* **STATED EXERCISE**: Report each line of the rows below that contains the string "center", and treat uppercase and lowercase as different.

* **RECORDS TO USE**:
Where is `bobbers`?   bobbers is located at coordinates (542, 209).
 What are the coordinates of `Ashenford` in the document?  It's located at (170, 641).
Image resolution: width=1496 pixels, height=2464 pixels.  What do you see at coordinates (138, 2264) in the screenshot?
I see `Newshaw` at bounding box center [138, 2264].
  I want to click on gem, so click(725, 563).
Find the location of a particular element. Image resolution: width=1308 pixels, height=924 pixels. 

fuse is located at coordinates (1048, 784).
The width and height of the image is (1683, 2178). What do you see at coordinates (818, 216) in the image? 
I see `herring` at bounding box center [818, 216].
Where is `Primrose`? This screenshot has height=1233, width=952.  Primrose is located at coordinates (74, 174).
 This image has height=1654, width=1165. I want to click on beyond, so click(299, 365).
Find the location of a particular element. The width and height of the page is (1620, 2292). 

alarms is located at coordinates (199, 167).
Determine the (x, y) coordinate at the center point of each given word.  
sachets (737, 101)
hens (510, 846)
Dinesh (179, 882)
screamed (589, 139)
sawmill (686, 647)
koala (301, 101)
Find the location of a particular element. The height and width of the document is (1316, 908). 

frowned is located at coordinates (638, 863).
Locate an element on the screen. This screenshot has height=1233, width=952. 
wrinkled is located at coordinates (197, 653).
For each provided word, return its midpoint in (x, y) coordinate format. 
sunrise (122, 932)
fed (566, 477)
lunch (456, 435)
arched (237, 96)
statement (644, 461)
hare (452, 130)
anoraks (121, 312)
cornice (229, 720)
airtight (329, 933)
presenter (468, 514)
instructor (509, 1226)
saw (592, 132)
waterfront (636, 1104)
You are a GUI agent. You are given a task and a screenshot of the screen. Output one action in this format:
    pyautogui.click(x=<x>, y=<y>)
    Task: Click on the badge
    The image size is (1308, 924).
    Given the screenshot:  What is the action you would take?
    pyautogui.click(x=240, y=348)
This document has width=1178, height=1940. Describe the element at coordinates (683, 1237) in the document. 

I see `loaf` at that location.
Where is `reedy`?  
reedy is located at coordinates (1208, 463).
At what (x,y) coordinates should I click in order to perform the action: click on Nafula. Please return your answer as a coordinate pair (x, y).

* **OUTPUT OF THE EXERCISE**:
I see `Newshaw` at bounding box center [138, 2264].
I see `herring` at bounding box center [818, 216].
Determine the (x, y) coordinate at the center point of each given word.  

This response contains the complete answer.